Your task:
Copy out each line of the listing that has the word "turned" in it.

Raw data:
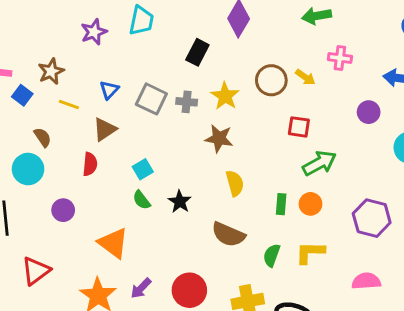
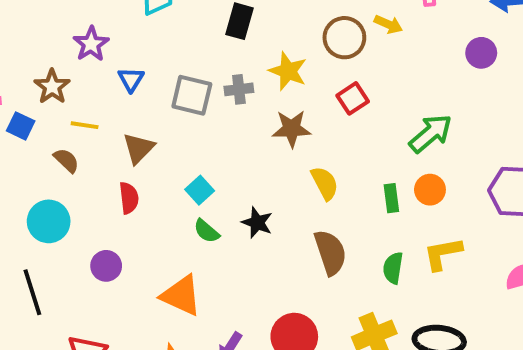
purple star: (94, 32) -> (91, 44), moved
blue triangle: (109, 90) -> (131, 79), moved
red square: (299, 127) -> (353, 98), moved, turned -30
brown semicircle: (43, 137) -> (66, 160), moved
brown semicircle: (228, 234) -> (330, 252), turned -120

==

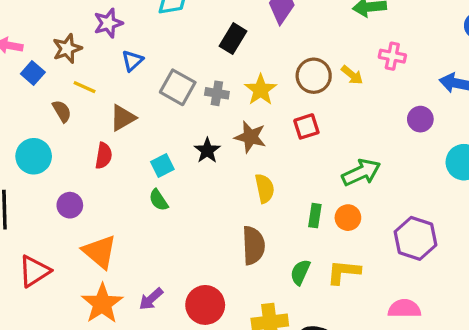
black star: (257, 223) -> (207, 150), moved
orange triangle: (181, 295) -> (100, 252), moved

Solution for this problem:
red square: (299, 127) -> (353, 98), moved, turned -30
brown semicircle: (228, 234) -> (330, 252), turned -120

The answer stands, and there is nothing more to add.